(Object state comparisons)

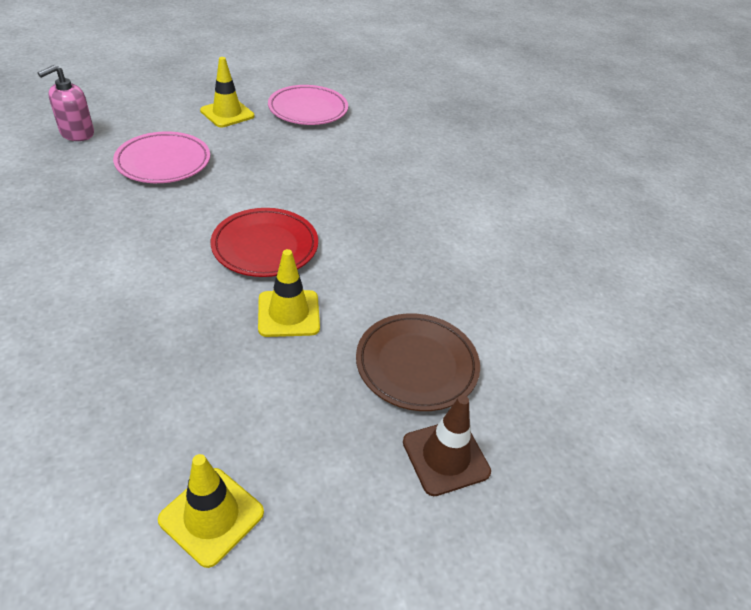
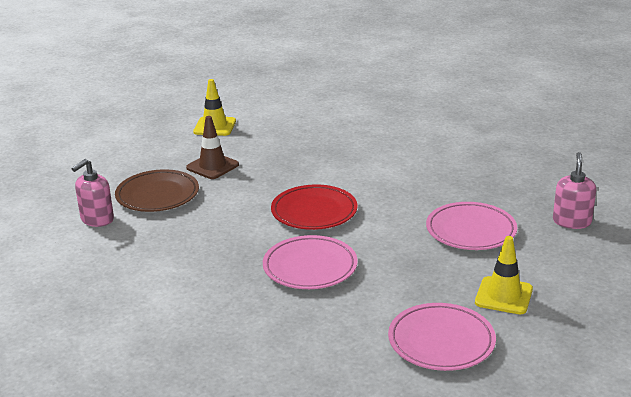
camera: 155 degrees right, 15 degrees down
(288, 313) = (256, 188): yellow traffic cone -> none
(334, 192) = (310, 267): none -> pink plate
(445, 457) = (119, 171): brown traffic cone -> brown traffic cone (212, 166)
(512, 357) = (97, 219): none -> pink soap dispenser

**ABOUT THIS EXERCISE:** The job is to copy all the records precisely while omitting any picture.

**TASK OUTPUT:**
camera: 155 degrees right, 15 degrees down
(288, 313) = (256, 188): yellow traffic cone -> none
(334, 192) = (310, 267): none -> pink plate
(445, 457) = (119, 171): brown traffic cone -> brown traffic cone (212, 166)
(512, 357) = (97, 219): none -> pink soap dispenser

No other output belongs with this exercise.